TASK MATERIAL =>
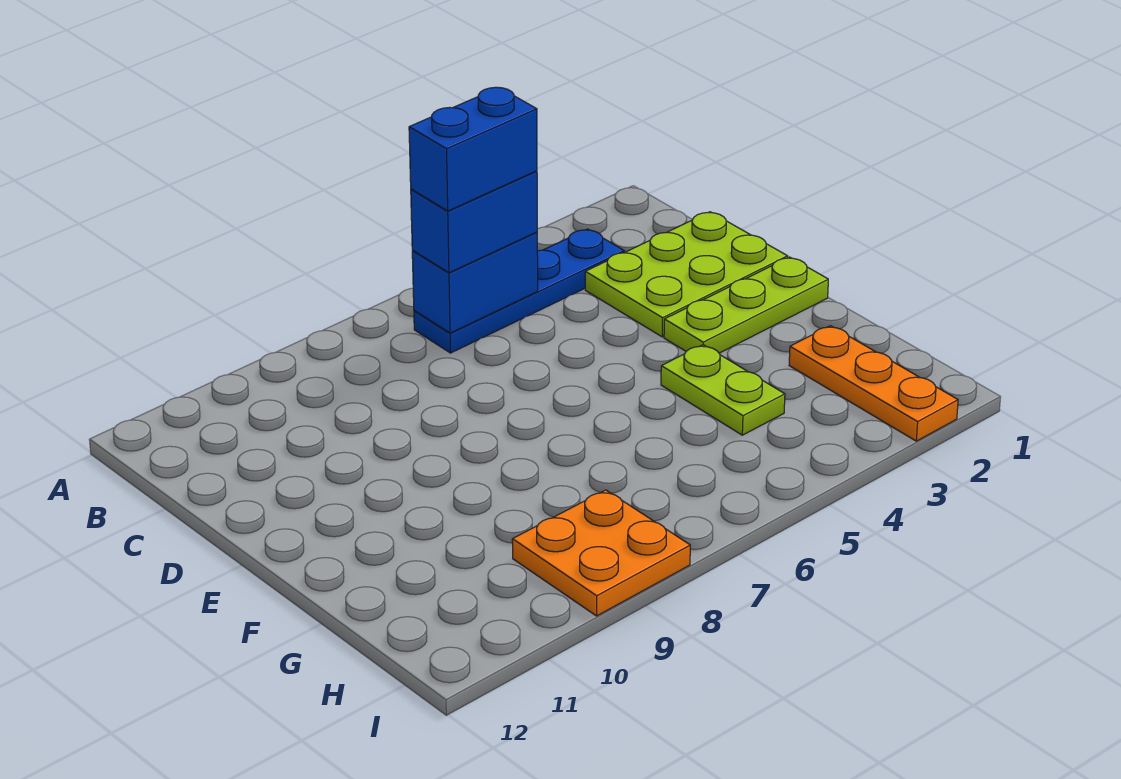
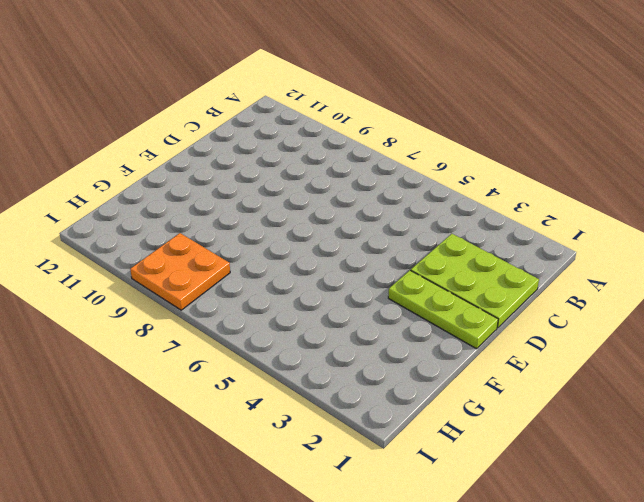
none -> blue plate B3:B6 level 1
none -> lime plate F4:G4 level 1

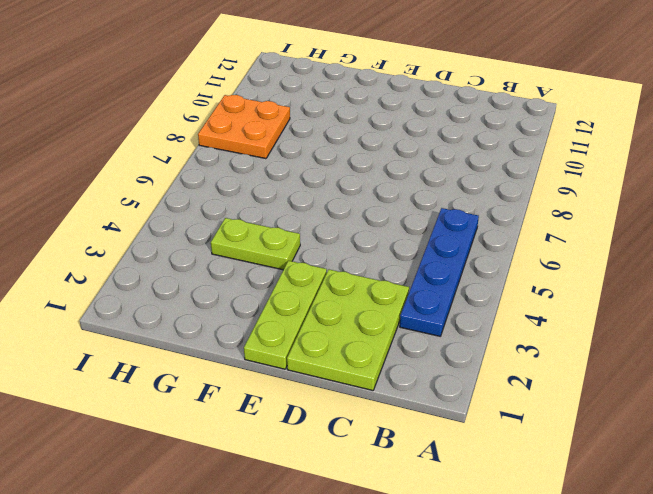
none -> orange plate G2:I2 level 1
none -> blue brick B5:B6 level 2

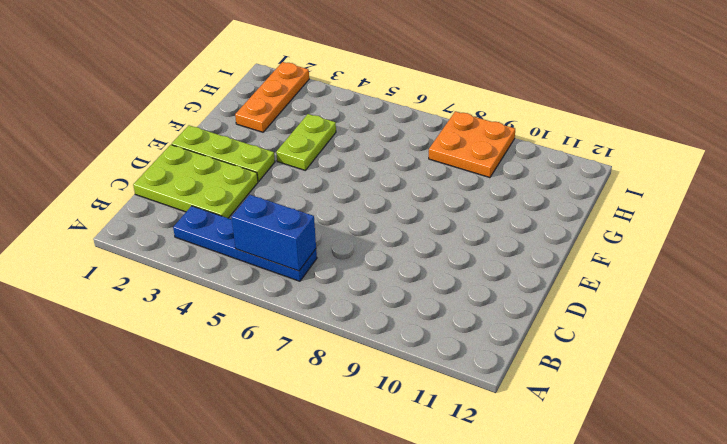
none -> blue brick B5:B6 level 3
none -> blue brick B5:B6 level 4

DIRECTIONS FOR THIS TASK => The response must contain every line from the listing above in which the string "plate" appears.

ANSWER SECTION =>
none -> blue plate B3:B6 level 1
none -> lime plate F4:G4 level 1
none -> orange plate G2:I2 level 1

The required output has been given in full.